| PROBLEM TO WORK ON |
Leave out all pictures while repeating the records exactly and completely.

[Stored records]
>>>
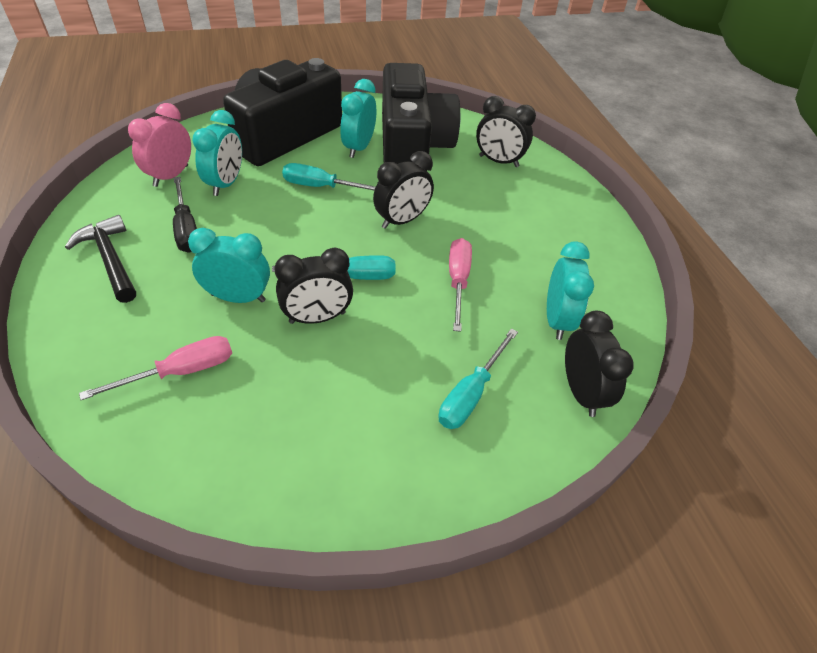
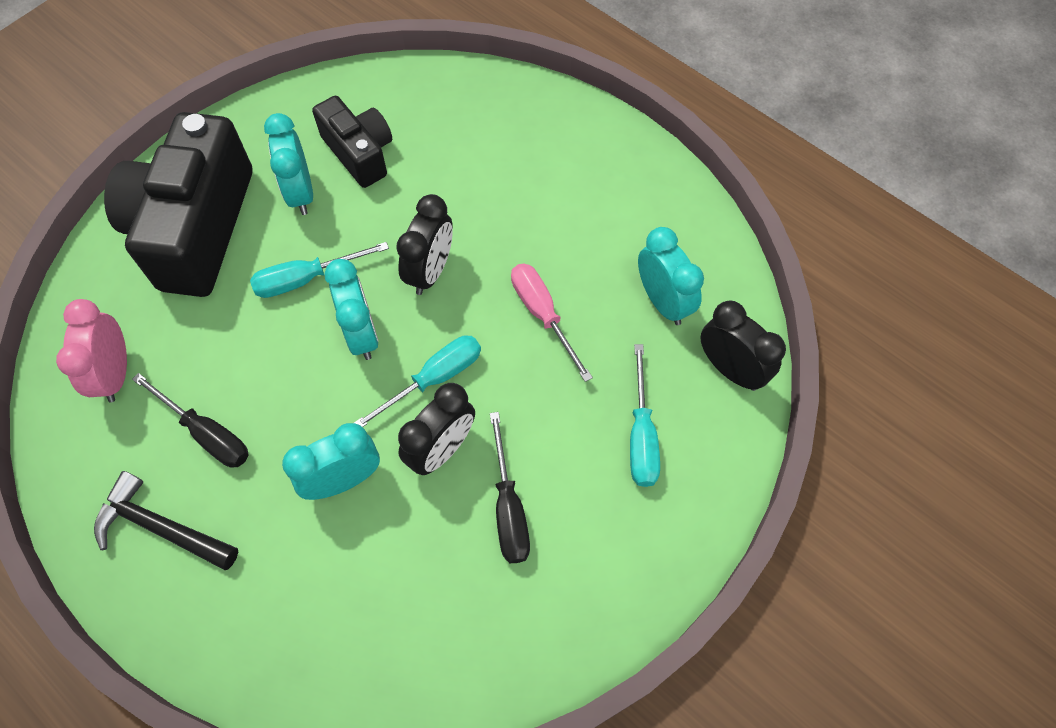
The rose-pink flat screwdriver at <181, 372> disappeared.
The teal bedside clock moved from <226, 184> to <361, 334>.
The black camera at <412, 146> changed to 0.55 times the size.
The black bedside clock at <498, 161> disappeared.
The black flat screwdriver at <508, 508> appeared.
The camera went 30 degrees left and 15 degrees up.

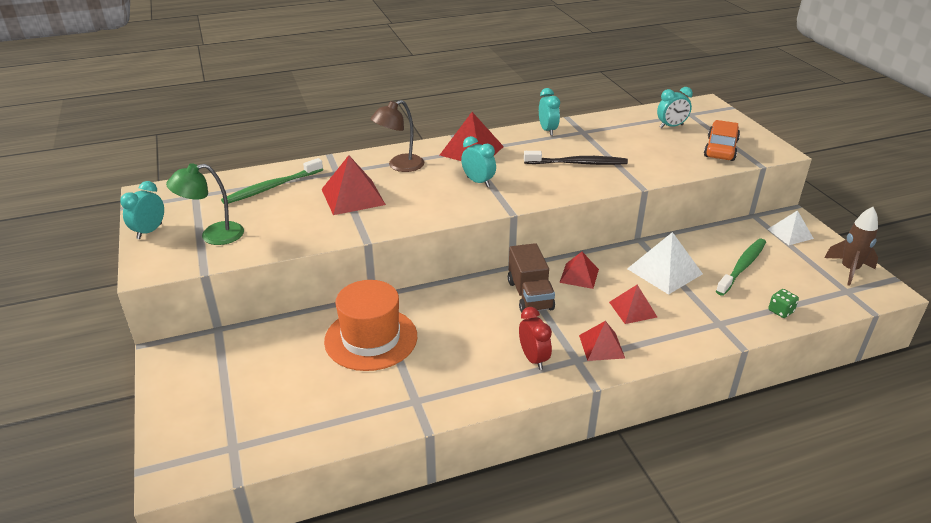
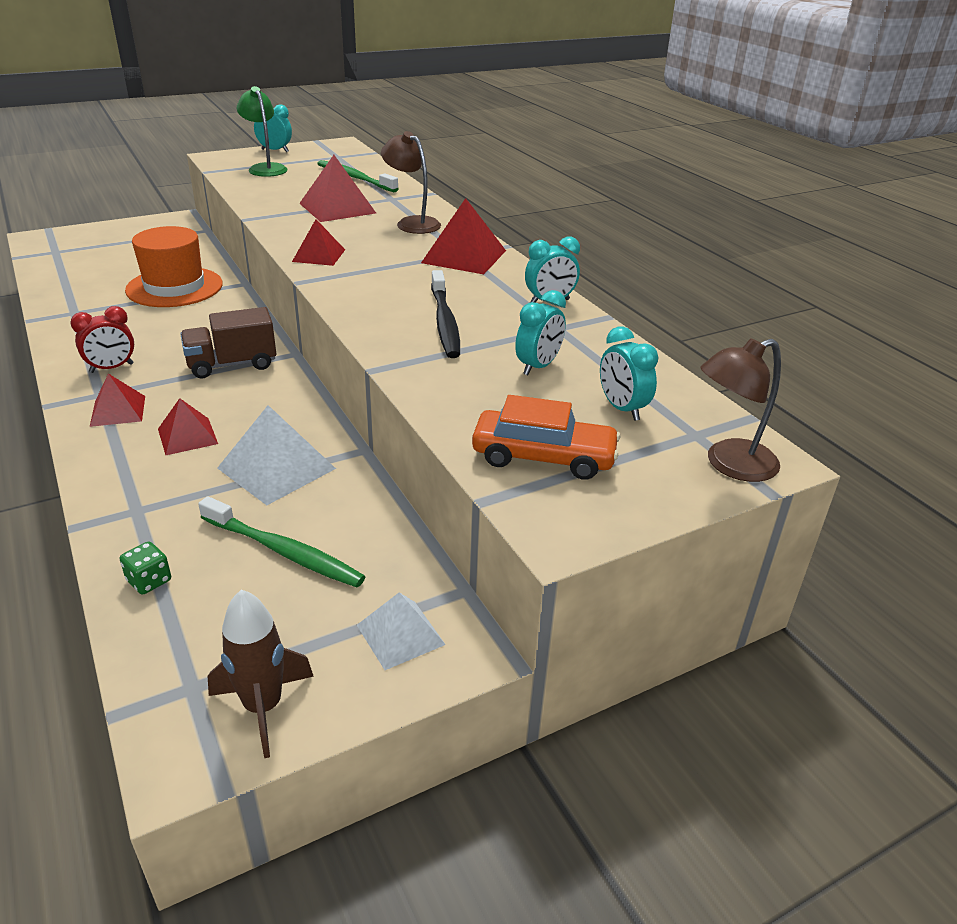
The teal bedside clock moved from <478, 182> to <538, 367>.
The red solid pyramid moved from <579, 275> to <319, 255>.
The dark brown desk lamp at <730, 465> appeared.
The camera went 80 degrees right and 0 degrees up.

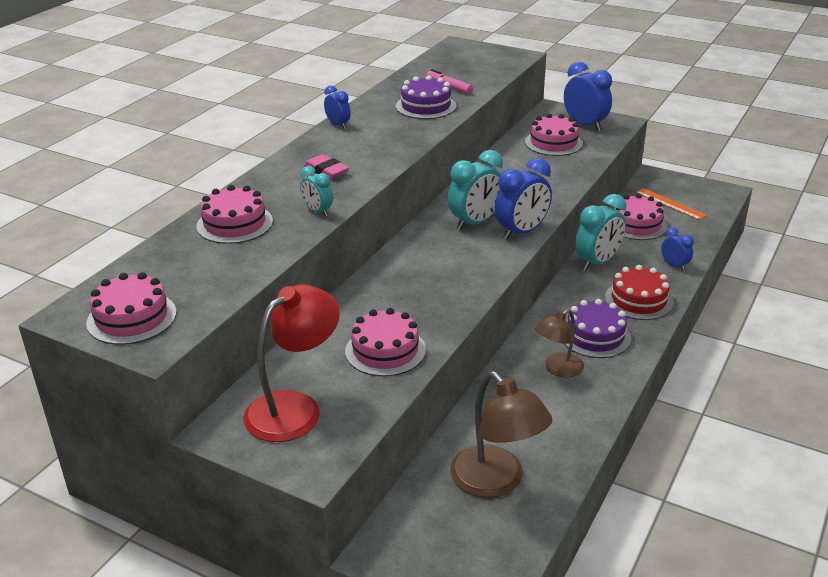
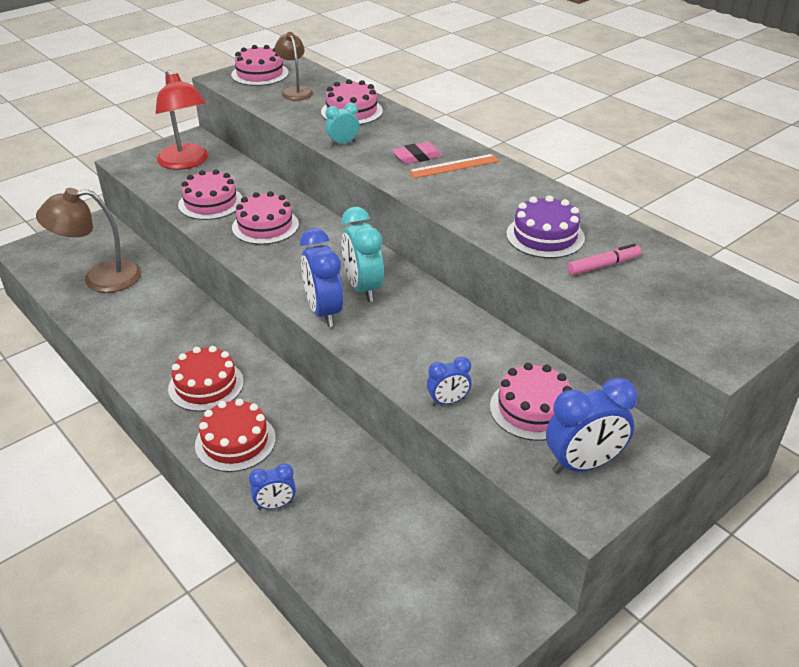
The blue bedside clock moved from <338, 125> to <448, 401>.
The dark brown desk lamp moved from <558, 369> to <295, 91>.
The violet layer cake at <595, 336> became the red layer cake at <206, 385>.
The teal bedside clock at <597, 262> disappeared.
The rose-pink layer cake moved from <636, 224> to <265, 226>.
The orange measuring stick moved from <670, 204> to <454, 166>.
The camera went 110 degrees right and 5 degrees up.

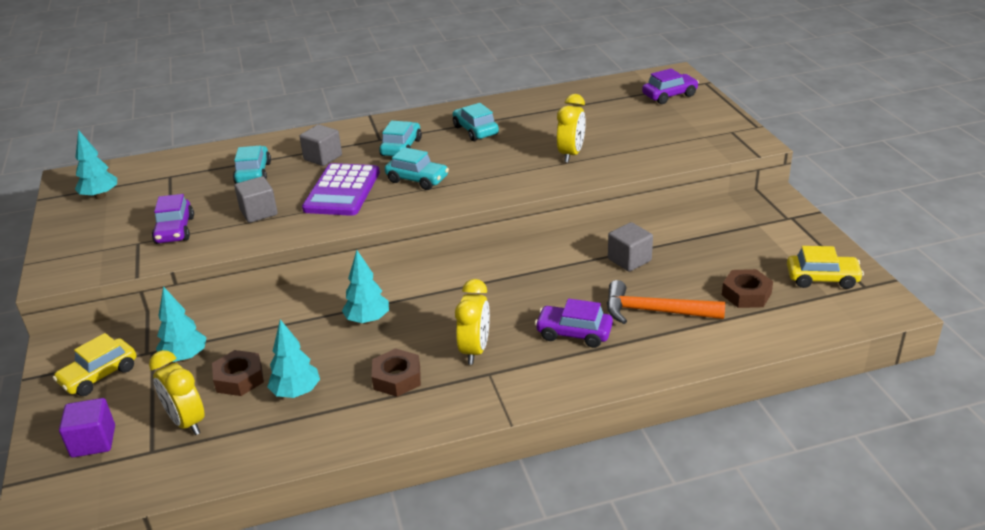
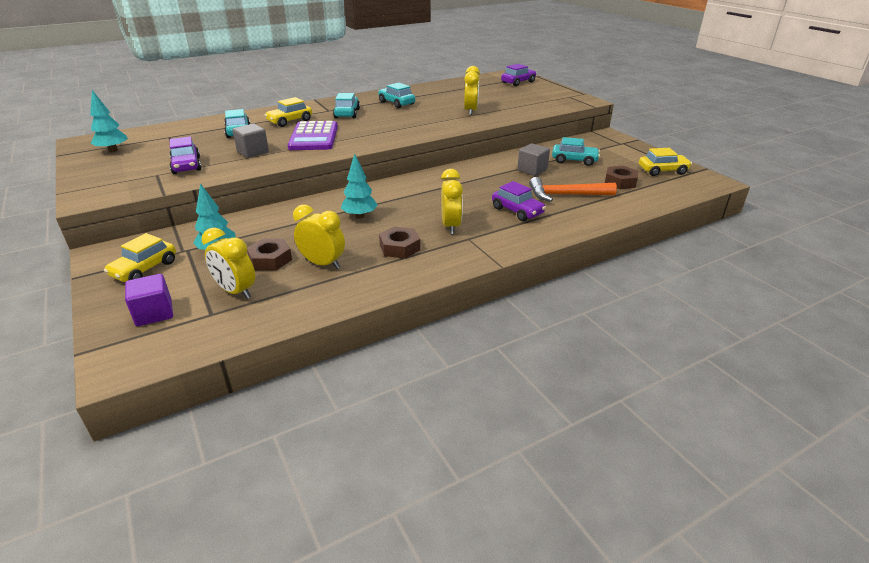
The teal toy tree at <296, 392> was replaced by the bright yellow bedside clock at <322, 263>.
The gray block at <323, 157> was replaced by the bright yellow car at <290, 121>.
The teal car moved from <417, 179> to <574, 160>.
The violet car at <574, 333> turned 135 degrees counterclockwise.
The camera went 15 degrees left and 0 degrees up.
<<<
| REPLY TO THE TASK |
The rose-pink flat screwdriver at <181, 372> disappeared.
The teal bedside clock moved from <226, 184> to <361, 334>.
The black camera at <412, 146> changed to 0.55 times the size.
The black bedside clock at <498, 161> disappeared.
The black flat screwdriver at <508, 508> appeared.
The camera went 30 degrees left and 15 degrees up.

The teal bedside clock moved from <478, 182> to <538, 367>.
The red solid pyramid moved from <579, 275> to <319, 255>.
The dark brown desk lamp at <730, 465> appeared.
The camera went 80 degrees right and 0 degrees up.

The blue bedside clock moved from <338, 125> to <448, 401>.
The dark brown desk lamp moved from <558, 369> to <295, 91>.
The violet layer cake at <595, 336> became the red layer cake at <206, 385>.
The teal bedside clock at <597, 262> disappeared.
The rose-pink layer cake moved from <636, 224> to <265, 226>.
The orange measuring stick moved from <670, 204> to <454, 166>.
The camera went 110 degrees right and 5 degrees up.

The teal toy tree at <296, 392> was replaced by the bright yellow bedside clock at <322, 263>.
The gray block at <323, 157> was replaced by the bright yellow car at <290, 121>.
The teal car moved from <417, 179> to <574, 160>.
The violet car at <574, 333> turned 135 degrees counterclockwise.
The camera went 15 degrees left and 0 degrees up.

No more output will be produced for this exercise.